# [Stated problem]
Identify every line of the entries below that contains the word "center", matching case, and copy each of those lines in full.
* START Exercise materials *
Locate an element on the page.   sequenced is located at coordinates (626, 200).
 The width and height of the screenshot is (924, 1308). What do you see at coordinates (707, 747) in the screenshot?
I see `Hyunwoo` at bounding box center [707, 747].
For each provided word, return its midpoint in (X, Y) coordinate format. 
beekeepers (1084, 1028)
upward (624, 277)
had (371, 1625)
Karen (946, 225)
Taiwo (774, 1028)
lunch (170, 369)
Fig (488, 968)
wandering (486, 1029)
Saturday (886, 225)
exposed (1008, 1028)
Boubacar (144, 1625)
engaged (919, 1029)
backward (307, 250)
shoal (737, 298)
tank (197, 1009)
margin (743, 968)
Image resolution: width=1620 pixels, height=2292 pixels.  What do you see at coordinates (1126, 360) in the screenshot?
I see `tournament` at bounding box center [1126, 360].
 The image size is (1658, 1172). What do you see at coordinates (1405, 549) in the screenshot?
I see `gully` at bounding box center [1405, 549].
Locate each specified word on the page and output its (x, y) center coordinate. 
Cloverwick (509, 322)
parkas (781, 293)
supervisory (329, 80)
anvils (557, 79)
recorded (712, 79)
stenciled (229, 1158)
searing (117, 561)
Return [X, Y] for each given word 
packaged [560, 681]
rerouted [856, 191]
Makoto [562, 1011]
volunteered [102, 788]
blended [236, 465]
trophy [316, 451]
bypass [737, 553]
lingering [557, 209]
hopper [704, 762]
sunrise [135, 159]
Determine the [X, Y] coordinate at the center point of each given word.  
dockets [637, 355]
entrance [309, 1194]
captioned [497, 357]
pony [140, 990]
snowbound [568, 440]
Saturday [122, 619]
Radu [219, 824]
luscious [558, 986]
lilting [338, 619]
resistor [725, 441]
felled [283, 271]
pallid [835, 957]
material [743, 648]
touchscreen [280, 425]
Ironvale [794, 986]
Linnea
* END Exercise materials *
# [Correct answer]
I see `Hyunwoo` at bounding box center [707, 747].
I see `tournament` at bounding box center [1126, 360].
I see `gully` at bounding box center [1405, 549].
Locate each specified word on the page and output its (x, y) center coordinate. 
Determine the [X, Y] coordinate at the center point of each given word.  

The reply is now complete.